## [Exercise requirements]
Wherever the line with "tan 1x1 plate" sits in the listing below, transcribe from it up to and including the line with "none -> green 1x1 cone [461,509,515,597]", exactly, and leave the remaining lines out.

## [Exercise data]
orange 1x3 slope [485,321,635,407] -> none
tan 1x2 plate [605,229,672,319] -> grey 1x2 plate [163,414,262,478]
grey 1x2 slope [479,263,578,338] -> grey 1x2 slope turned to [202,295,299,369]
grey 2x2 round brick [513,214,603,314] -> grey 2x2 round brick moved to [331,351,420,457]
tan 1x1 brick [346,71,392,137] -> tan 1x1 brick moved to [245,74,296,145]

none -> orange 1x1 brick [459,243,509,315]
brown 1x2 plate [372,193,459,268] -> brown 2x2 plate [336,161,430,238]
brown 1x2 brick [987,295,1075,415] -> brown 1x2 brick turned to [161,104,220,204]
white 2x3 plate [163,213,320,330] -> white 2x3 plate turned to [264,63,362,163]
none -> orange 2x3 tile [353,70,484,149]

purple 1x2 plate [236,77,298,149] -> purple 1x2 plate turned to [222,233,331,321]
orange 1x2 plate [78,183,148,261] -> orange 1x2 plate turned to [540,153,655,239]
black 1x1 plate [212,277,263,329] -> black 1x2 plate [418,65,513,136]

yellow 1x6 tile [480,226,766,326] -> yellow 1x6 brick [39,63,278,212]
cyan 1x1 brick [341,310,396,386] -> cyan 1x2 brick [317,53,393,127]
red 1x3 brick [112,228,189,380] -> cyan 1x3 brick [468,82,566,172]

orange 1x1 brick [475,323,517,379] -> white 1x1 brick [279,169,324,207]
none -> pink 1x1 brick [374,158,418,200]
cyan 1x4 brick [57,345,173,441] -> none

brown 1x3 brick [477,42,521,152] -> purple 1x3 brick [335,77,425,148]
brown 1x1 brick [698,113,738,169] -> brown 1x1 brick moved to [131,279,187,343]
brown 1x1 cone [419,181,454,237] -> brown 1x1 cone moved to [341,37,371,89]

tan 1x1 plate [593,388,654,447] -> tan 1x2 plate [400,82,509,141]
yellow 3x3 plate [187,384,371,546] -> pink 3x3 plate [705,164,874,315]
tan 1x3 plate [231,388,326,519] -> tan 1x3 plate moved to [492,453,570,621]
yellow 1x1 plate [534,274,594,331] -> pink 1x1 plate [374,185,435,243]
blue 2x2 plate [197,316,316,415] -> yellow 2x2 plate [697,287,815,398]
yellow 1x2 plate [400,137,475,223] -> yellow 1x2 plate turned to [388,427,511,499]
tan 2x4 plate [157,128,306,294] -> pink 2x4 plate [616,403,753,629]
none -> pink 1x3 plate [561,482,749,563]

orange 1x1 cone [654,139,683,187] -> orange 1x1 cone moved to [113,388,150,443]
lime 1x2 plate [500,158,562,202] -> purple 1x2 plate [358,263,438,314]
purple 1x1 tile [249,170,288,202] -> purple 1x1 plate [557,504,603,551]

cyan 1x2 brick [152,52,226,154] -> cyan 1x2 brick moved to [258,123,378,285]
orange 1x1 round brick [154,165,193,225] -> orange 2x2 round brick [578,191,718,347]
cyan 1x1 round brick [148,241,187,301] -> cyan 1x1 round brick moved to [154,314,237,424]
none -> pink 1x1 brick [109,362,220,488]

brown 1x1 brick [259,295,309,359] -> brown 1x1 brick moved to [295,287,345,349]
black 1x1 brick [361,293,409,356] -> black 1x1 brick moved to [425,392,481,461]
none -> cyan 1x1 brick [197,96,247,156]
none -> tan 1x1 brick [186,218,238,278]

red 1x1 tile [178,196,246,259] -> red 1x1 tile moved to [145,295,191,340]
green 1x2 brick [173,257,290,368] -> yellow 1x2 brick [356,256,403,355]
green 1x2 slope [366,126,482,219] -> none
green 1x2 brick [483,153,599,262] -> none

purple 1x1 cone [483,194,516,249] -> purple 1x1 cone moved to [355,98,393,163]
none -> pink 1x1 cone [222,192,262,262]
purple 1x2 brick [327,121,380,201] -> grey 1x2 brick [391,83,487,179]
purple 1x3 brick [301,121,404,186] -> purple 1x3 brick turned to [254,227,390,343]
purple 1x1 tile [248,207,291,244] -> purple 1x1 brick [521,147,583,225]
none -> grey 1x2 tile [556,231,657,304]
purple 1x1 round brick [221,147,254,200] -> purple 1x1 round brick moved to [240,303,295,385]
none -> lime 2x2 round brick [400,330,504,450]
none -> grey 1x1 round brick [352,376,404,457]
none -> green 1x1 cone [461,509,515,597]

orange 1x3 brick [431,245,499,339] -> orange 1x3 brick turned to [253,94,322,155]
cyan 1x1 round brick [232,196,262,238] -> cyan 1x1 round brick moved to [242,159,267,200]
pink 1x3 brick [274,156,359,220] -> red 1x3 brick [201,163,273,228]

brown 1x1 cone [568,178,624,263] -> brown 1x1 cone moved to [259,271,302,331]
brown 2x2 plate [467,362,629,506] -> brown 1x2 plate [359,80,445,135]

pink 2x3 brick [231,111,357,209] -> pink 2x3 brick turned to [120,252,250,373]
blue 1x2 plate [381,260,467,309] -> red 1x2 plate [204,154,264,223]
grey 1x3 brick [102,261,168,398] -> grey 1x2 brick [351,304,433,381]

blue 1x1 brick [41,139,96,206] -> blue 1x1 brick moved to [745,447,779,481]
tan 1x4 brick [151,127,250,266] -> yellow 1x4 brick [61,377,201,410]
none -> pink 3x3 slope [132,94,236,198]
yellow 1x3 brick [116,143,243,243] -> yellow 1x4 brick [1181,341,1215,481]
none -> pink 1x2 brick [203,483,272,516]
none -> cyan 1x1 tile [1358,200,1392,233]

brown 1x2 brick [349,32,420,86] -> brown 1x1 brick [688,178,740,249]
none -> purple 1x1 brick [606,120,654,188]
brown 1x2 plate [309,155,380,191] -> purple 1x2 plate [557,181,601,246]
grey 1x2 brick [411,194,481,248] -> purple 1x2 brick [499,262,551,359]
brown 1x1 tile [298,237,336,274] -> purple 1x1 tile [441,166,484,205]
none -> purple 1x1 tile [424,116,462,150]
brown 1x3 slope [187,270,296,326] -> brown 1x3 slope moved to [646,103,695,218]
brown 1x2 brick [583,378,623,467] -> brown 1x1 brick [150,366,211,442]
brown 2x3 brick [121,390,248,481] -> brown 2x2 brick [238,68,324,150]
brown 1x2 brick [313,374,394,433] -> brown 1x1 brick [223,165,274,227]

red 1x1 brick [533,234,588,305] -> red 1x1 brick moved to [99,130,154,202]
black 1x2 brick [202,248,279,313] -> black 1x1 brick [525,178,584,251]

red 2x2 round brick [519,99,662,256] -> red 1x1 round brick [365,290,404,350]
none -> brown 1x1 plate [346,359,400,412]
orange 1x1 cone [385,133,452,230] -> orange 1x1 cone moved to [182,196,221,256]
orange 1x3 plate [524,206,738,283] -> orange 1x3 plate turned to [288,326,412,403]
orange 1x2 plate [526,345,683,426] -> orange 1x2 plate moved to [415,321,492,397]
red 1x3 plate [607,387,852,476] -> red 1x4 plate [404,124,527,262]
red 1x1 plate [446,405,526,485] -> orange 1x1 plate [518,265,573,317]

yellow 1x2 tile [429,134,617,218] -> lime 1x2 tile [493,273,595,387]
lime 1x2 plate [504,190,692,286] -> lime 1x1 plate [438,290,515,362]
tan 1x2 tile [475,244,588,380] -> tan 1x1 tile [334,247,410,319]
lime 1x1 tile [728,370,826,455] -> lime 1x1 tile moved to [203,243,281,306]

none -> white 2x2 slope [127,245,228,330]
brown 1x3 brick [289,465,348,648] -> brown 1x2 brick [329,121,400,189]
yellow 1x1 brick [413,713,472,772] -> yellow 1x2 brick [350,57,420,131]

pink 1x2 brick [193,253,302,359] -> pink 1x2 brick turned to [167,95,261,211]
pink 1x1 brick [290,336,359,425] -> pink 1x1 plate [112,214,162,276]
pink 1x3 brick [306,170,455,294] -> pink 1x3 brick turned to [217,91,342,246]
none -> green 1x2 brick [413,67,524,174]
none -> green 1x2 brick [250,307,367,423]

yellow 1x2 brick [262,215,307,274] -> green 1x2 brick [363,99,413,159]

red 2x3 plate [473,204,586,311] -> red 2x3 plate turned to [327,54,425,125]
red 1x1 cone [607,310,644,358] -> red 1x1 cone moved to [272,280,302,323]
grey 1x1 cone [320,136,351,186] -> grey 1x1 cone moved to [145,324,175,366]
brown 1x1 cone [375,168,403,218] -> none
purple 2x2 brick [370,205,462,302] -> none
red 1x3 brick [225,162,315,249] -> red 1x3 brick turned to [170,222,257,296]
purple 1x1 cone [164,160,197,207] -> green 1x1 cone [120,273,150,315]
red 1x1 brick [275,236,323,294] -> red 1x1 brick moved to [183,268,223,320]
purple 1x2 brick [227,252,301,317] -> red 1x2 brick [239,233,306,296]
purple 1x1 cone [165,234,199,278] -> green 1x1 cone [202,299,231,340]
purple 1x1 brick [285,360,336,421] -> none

## [Exercise answer]
tan 1x1 plate [593,388,654,447] -> tan 1x2 plate [400,82,509,141]
yellow 3x3 plate [187,384,371,546] -> pink 3x3 plate [705,164,874,315]
tan 1x3 plate [231,388,326,519] -> tan 1x3 plate moved to [492,453,570,621]
yellow 1x1 plate [534,274,594,331] -> pink 1x1 plate [374,185,435,243]
blue 2x2 plate [197,316,316,415] -> yellow 2x2 plate [697,287,815,398]
yellow 1x2 plate [400,137,475,223] -> yellow 1x2 plate turned to [388,427,511,499]
tan 2x4 plate [157,128,306,294] -> pink 2x4 plate [616,403,753,629]
none -> pink 1x3 plate [561,482,749,563]

orange 1x1 cone [654,139,683,187] -> orange 1x1 cone moved to [113,388,150,443]
lime 1x2 plate [500,158,562,202] -> purple 1x2 plate [358,263,438,314]
purple 1x1 tile [249,170,288,202] -> purple 1x1 plate [557,504,603,551]

cyan 1x2 brick [152,52,226,154] -> cyan 1x2 brick moved to [258,123,378,285]
orange 1x1 round brick [154,165,193,225] -> orange 2x2 round brick [578,191,718,347]
cyan 1x1 round brick [148,241,187,301] -> cyan 1x1 round brick moved to [154,314,237,424]
none -> pink 1x1 brick [109,362,220,488]

brown 1x1 brick [259,295,309,359] -> brown 1x1 brick moved to [295,287,345,349]
black 1x1 brick [361,293,409,356] -> black 1x1 brick moved to [425,392,481,461]
none -> cyan 1x1 brick [197,96,247,156]
none -> tan 1x1 brick [186,218,238,278]

red 1x1 tile [178,196,246,259] -> red 1x1 tile moved to [145,295,191,340]
green 1x2 brick [173,257,290,368] -> yellow 1x2 brick [356,256,403,355]
green 1x2 slope [366,126,482,219] -> none
green 1x2 brick [483,153,599,262] -> none

purple 1x1 cone [483,194,516,249] -> purple 1x1 cone moved to [355,98,393,163]
none -> pink 1x1 cone [222,192,262,262]
purple 1x2 brick [327,121,380,201] -> grey 1x2 brick [391,83,487,179]
purple 1x3 brick [301,121,404,186] -> purple 1x3 brick turned to [254,227,390,343]
purple 1x1 tile [248,207,291,244] -> purple 1x1 brick [521,147,583,225]
none -> grey 1x2 tile [556,231,657,304]
purple 1x1 round brick [221,147,254,200] -> purple 1x1 round brick moved to [240,303,295,385]
none -> lime 2x2 round brick [400,330,504,450]
none -> grey 1x1 round brick [352,376,404,457]
none -> green 1x1 cone [461,509,515,597]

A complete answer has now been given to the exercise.